**What the task requires:** Leaving out the pictures, restate each record below word for word.

**The data:**
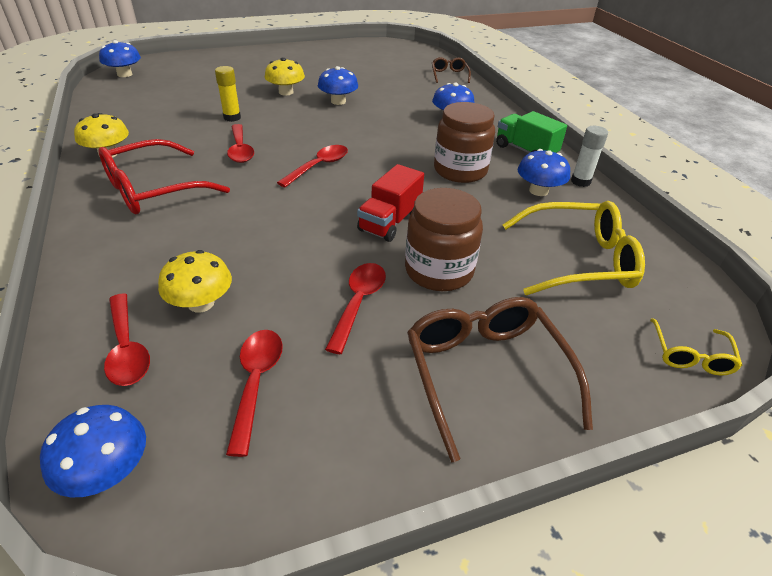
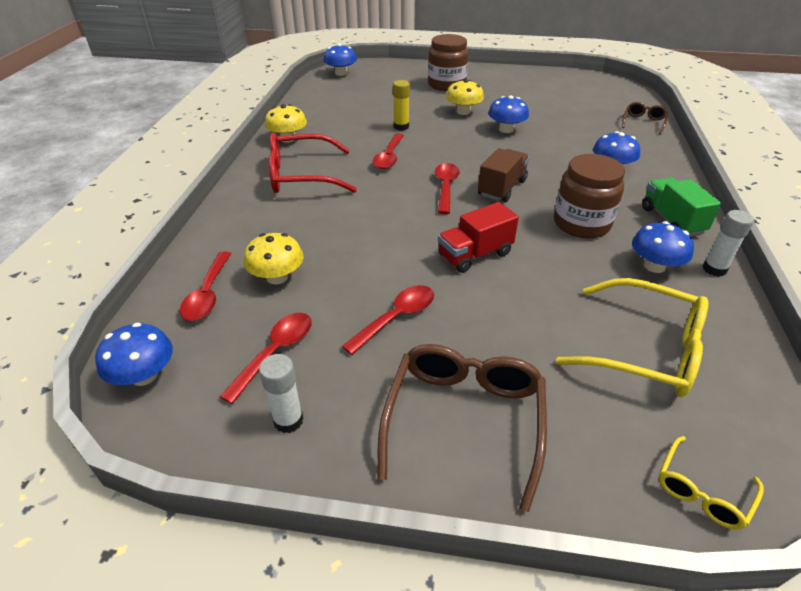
camera: 30 degrees right, 0 degrees up
red spoon [277,145,348,187] -> red spoon turned 60 degrees counterclockwise [435,163,460,214]
brown jar [405,188,483,291] -> brown jar moved to [428,34,469,91]
none -> white glue stick [259,354,304,433]
none -> brown truck [478,148,529,202]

**Task output:**
camera: 30 degrees right, 0 degrees up
red spoon [277,145,348,187] -> red spoon turned 60 degrees counterclockwise [435,163,460,214]
brown jar [405,188,483,291] -> brown jar moved to [428,34,469,91]
none -> white glue stick [259,354,304,433]
none -> brown truck [478,148,529,202]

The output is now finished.